Assignment
Search term "grey": copy each line of the data containing it.

Stored data
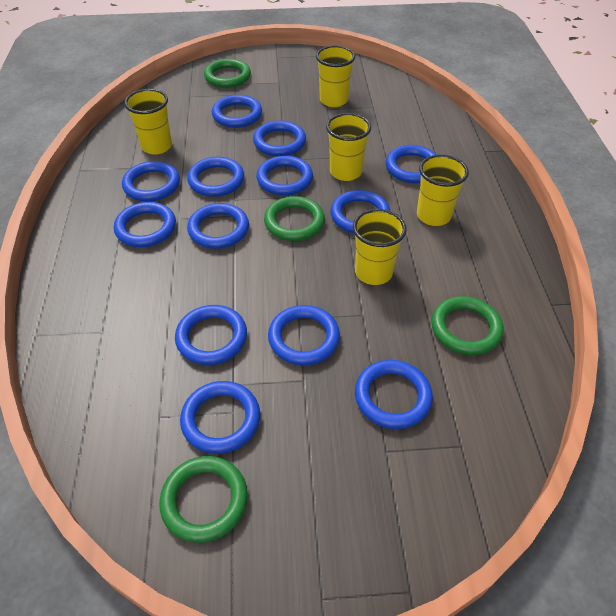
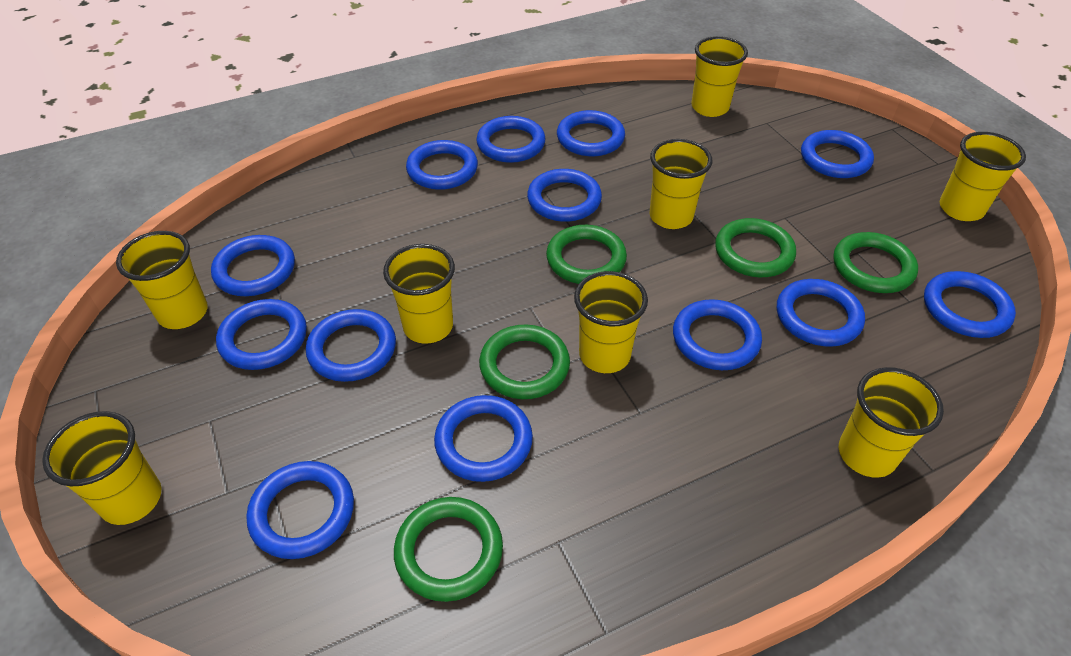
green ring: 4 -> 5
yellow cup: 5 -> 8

--

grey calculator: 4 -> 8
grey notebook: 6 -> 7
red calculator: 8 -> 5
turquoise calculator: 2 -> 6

Reply
grey calculator: 4 -> 8
grey notebook: 6 -> 7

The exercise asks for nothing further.